YOUR OBJECTIVE: From the records below, output exactly the lines running from the line containing "none -> white egg [95,330,169,380]" through the line containing "none -> red bucket [198,92,254,160]", and no others.

PROVIDED DATA:
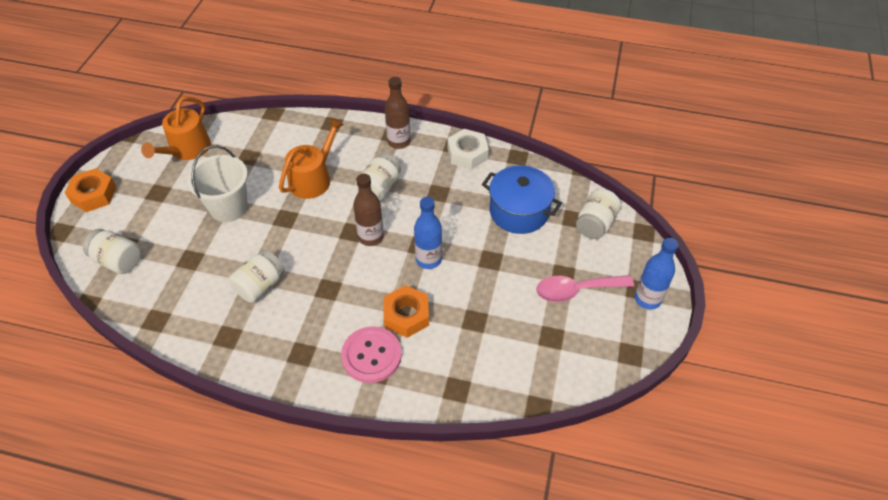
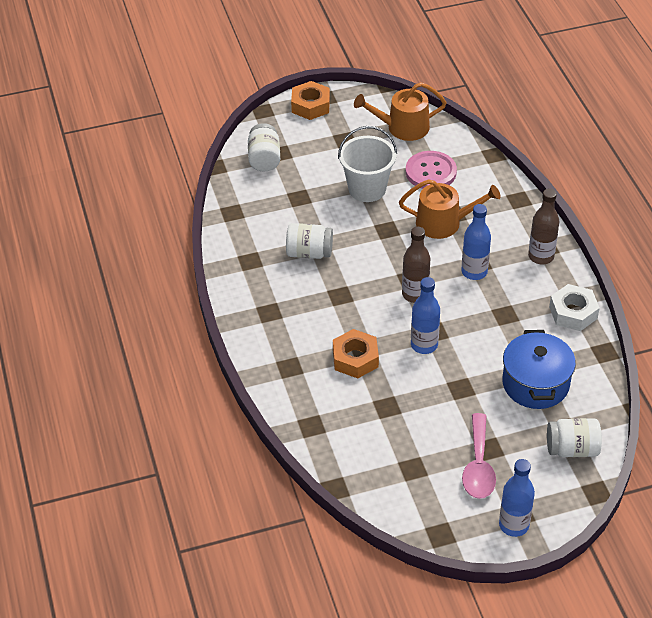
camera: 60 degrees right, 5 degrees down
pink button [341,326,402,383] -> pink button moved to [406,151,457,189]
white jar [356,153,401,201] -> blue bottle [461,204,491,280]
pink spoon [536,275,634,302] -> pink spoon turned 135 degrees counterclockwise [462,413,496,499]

...

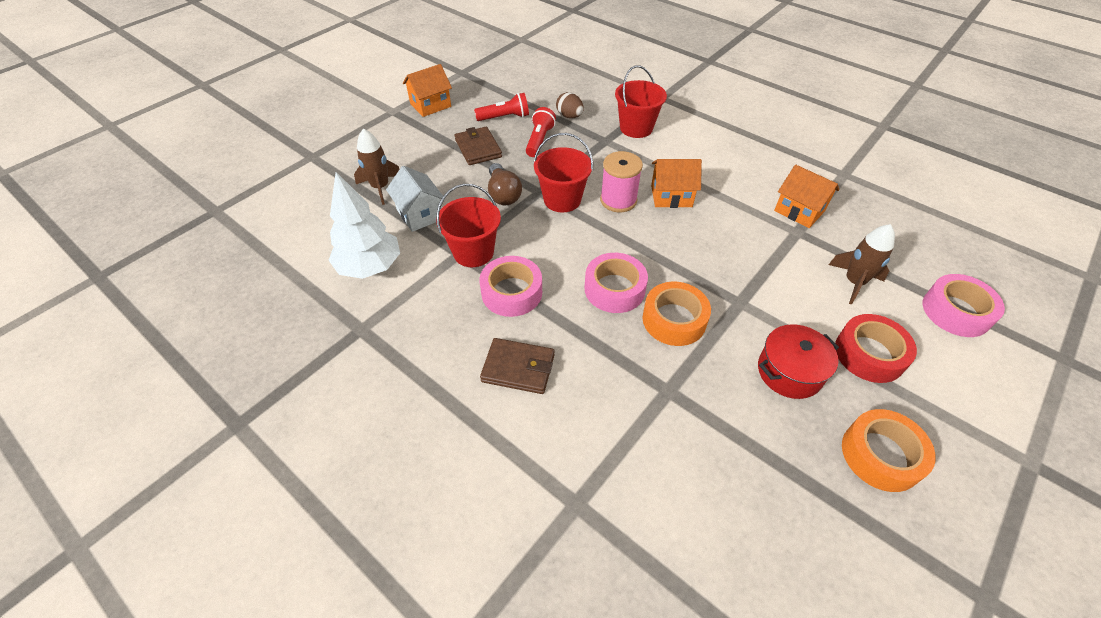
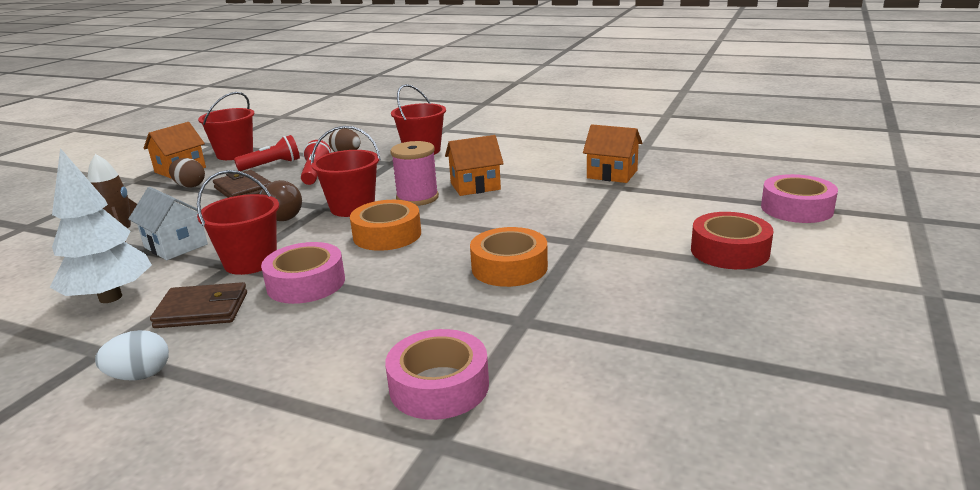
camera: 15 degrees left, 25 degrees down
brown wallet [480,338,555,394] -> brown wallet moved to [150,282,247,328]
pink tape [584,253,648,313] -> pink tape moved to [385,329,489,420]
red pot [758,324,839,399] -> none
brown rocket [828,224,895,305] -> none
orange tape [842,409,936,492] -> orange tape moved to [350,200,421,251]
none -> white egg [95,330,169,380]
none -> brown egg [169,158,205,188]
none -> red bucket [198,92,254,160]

==

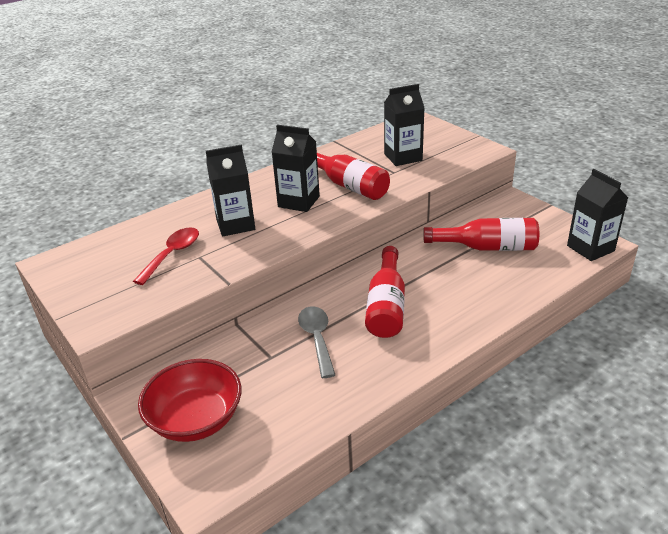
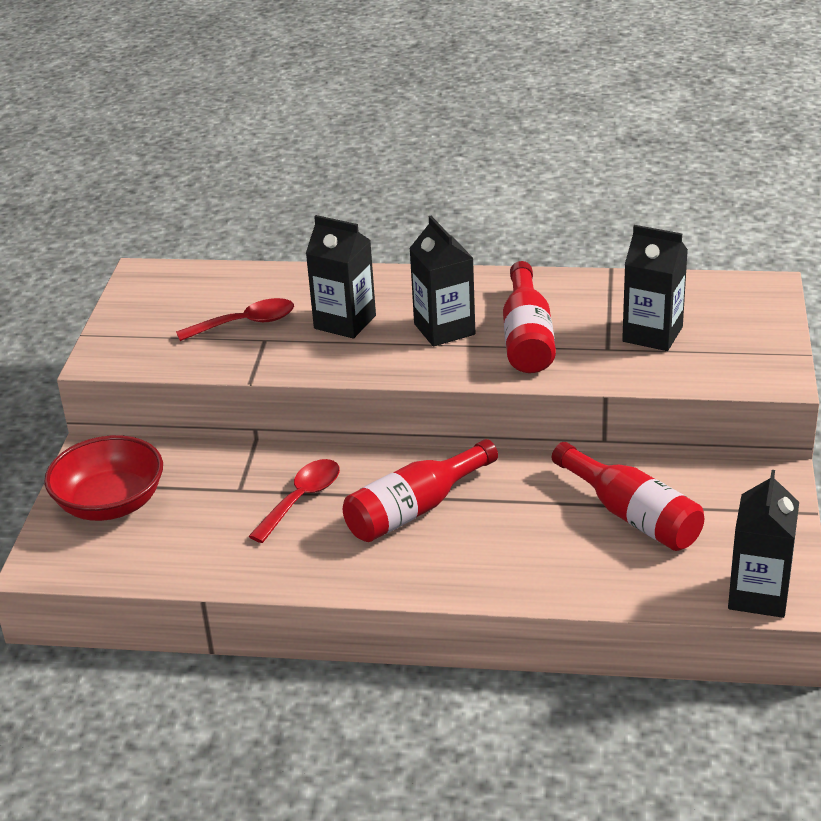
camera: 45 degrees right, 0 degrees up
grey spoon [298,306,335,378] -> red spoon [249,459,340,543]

EXERCISE RESPONSE:
none -> white egg [95,330,169,380]
none -> brown egg [169,158,205,188]
none -> red bucket [198,92,254,160]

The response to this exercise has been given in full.